TASK GOAL ▸ Print the line containing "IR: KY-022 -> VS1838B" and all lines after it, unchanged, through the end of the data. Leave the pictures out.

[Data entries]
-.-.-

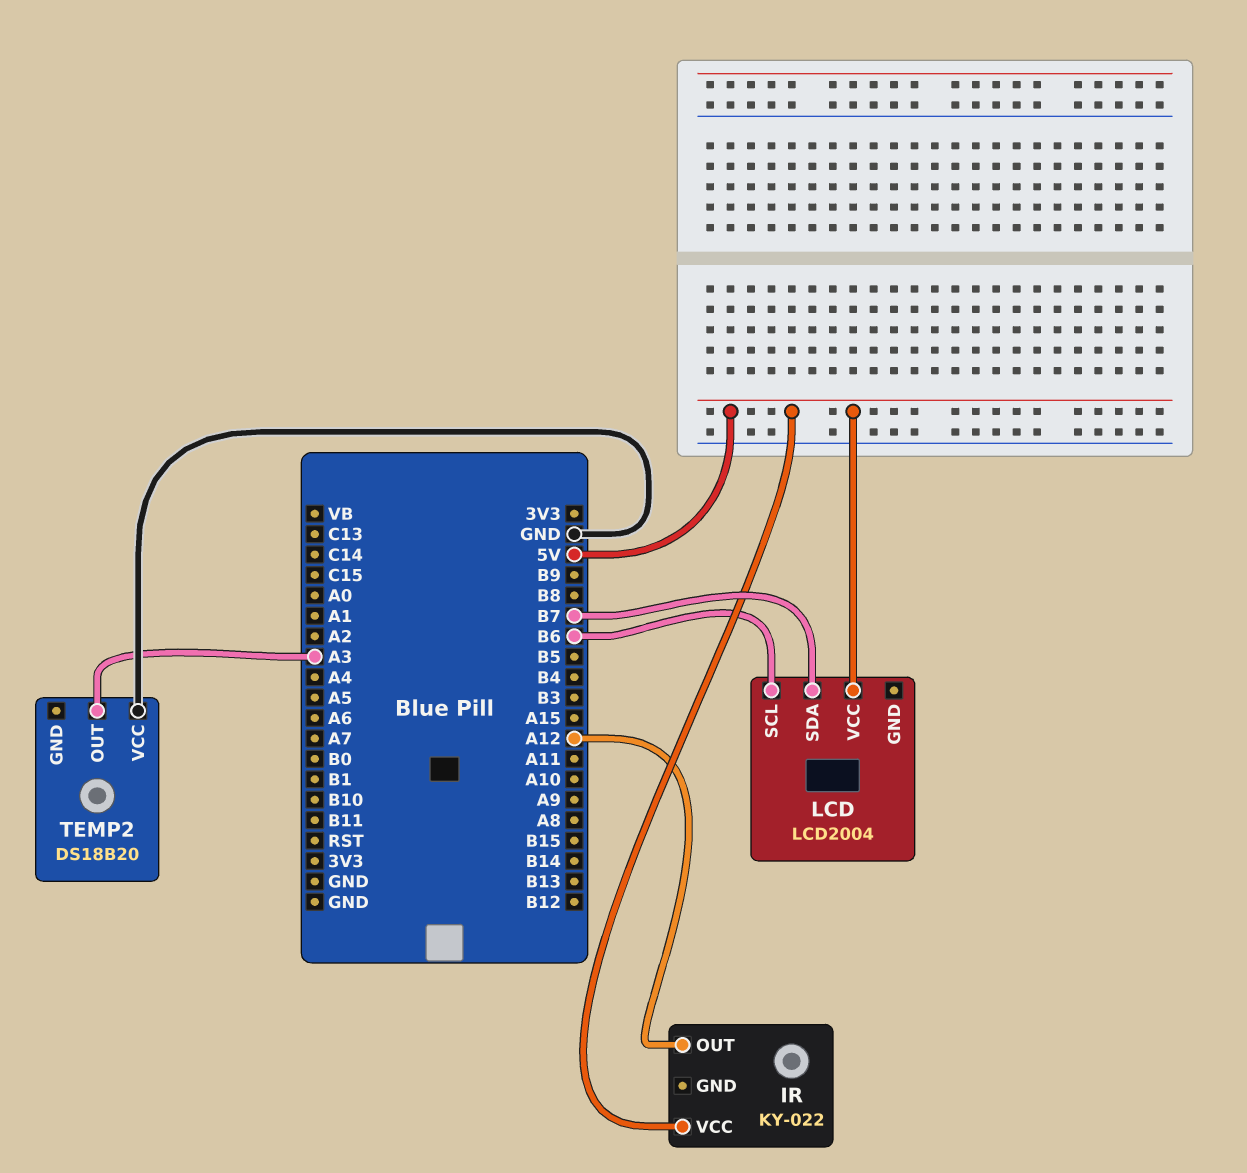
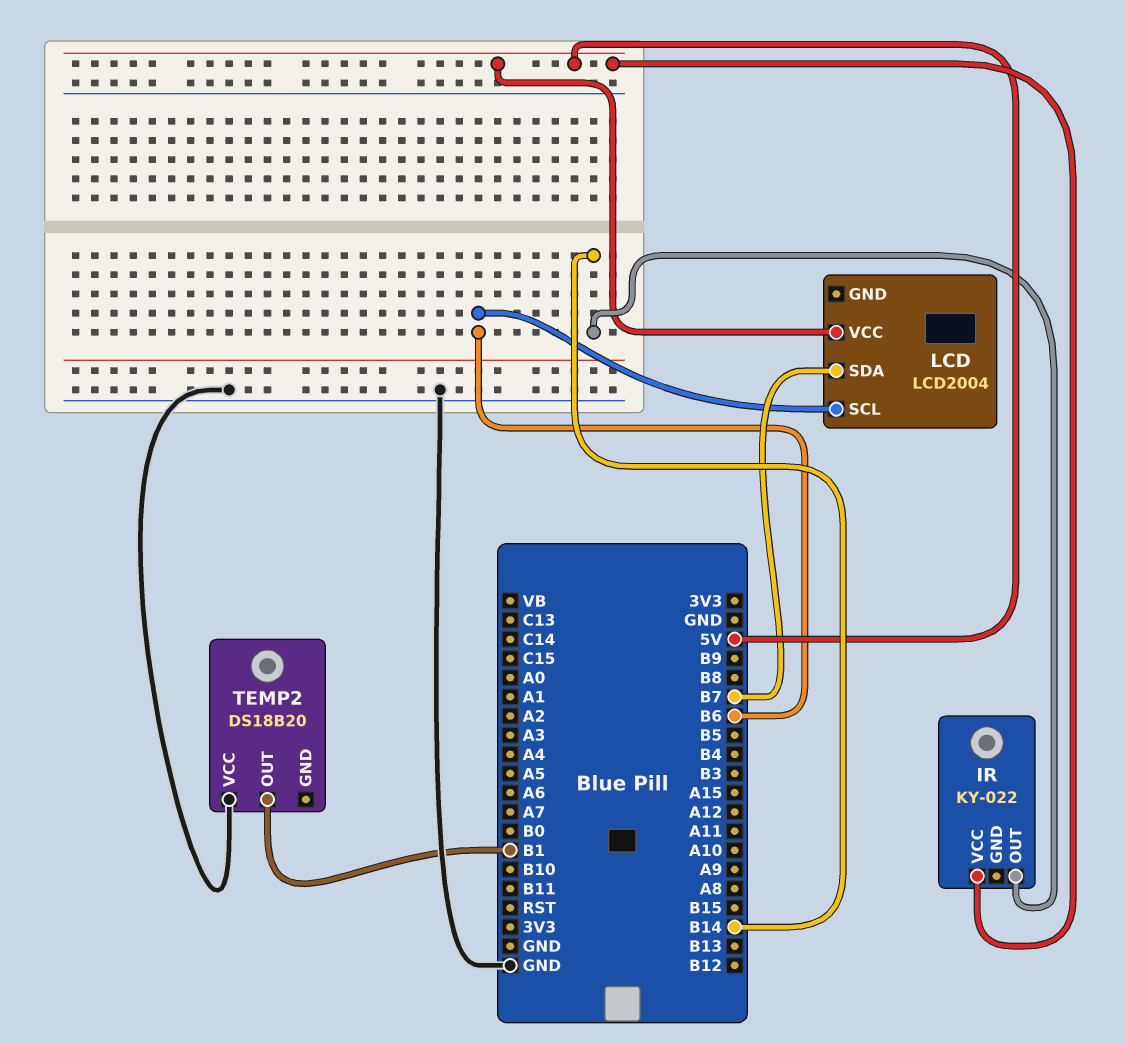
IR pin OUT: A12 -> B14
TEMP2 pin OUT: A3 -> B1

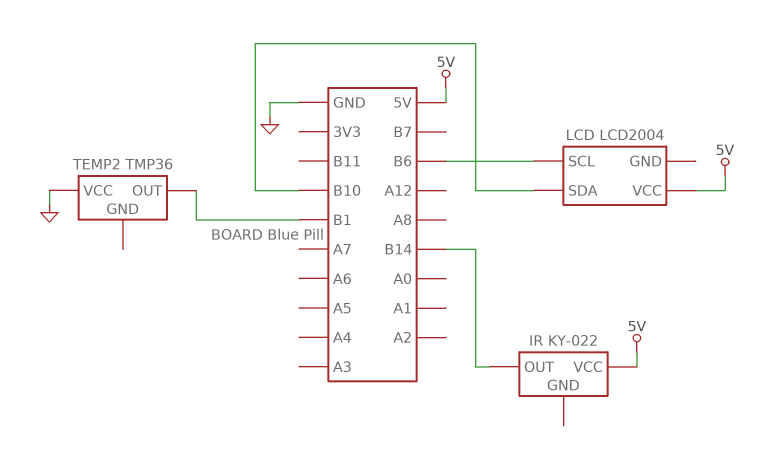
LCD pin SDA: B7 -> B10
TEMP2: DS18B20 -> TMP36

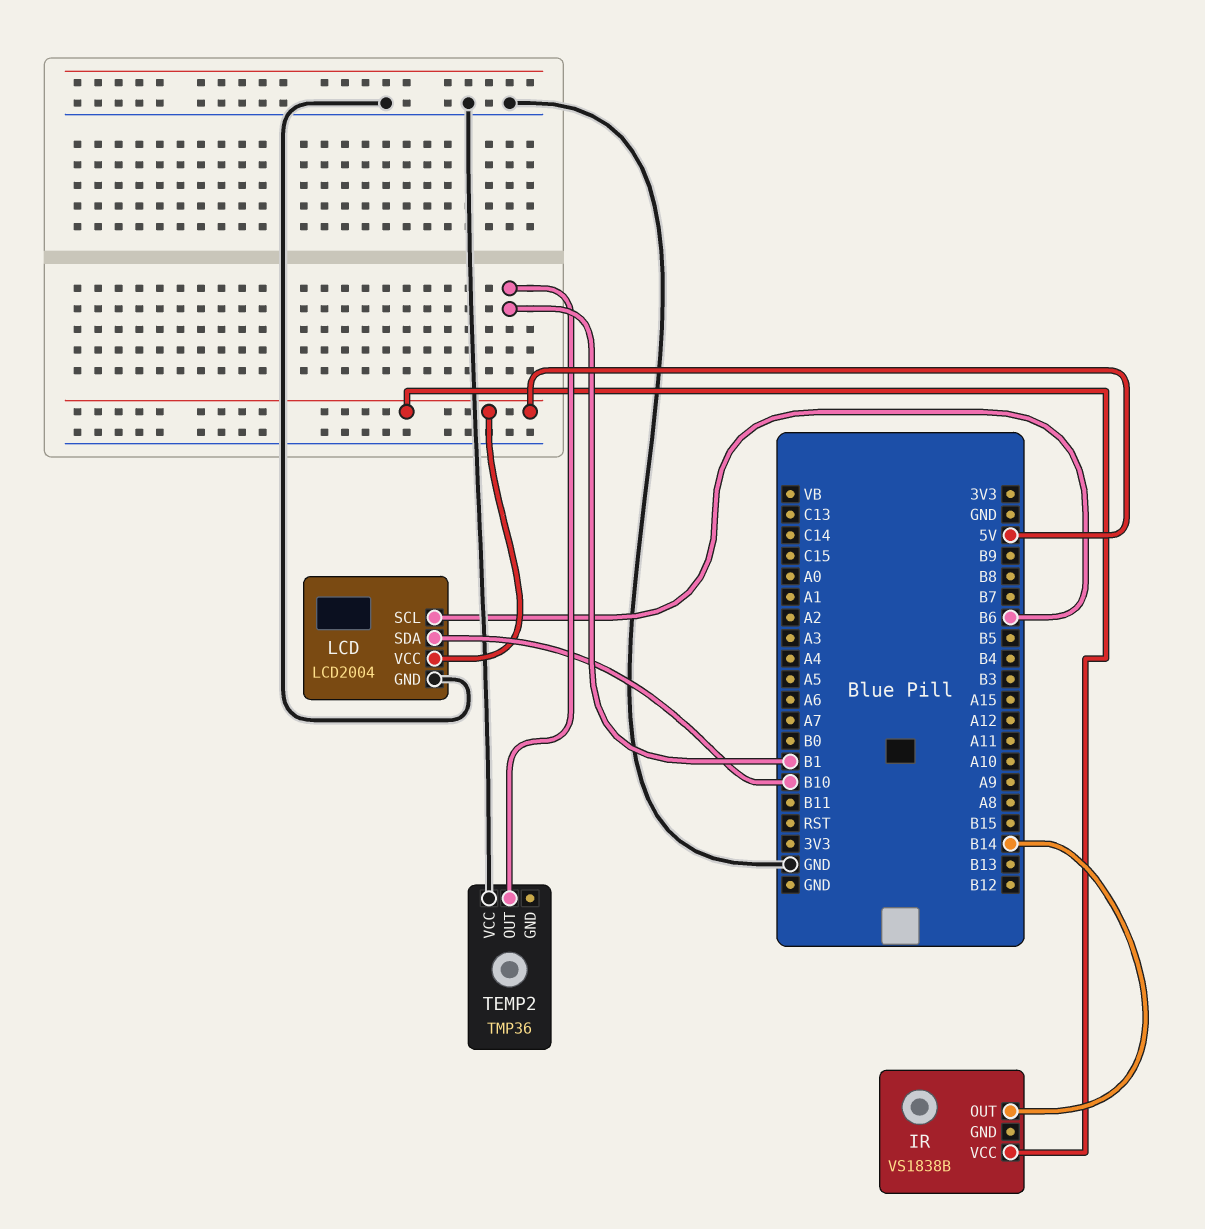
IR: KY-022 -> VS1838B
LCD pin GND: none -> GND

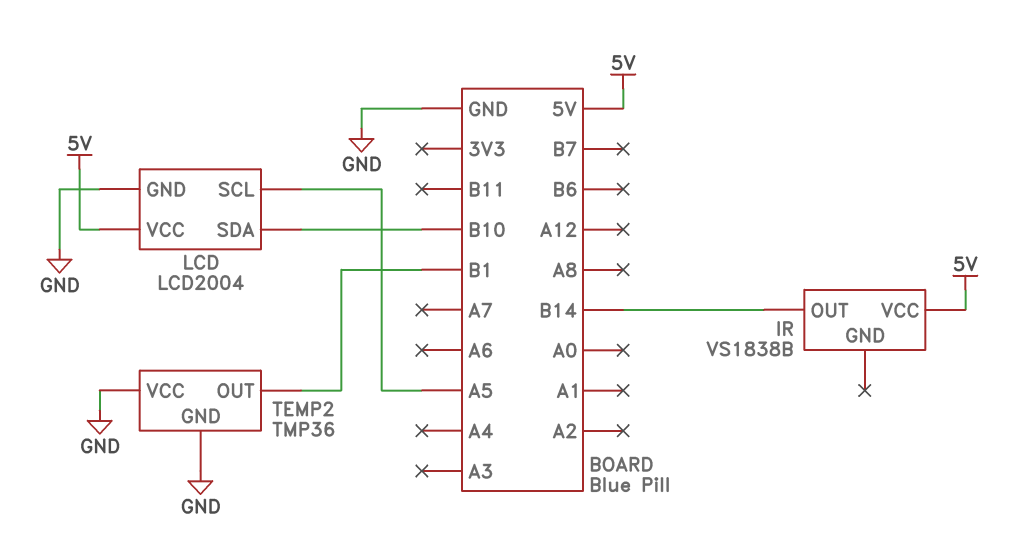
LCD pin SCL: B6 -> A5
TEMP2 pin GND: none -> GND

-.-.-

SOLUTION BELOW ▸
IR: KY-022 -> VS1838B
LCD pin GND: none -> GND

LCD pin SCL: B6 -> A5
TEMP2 pin GND: none -> GND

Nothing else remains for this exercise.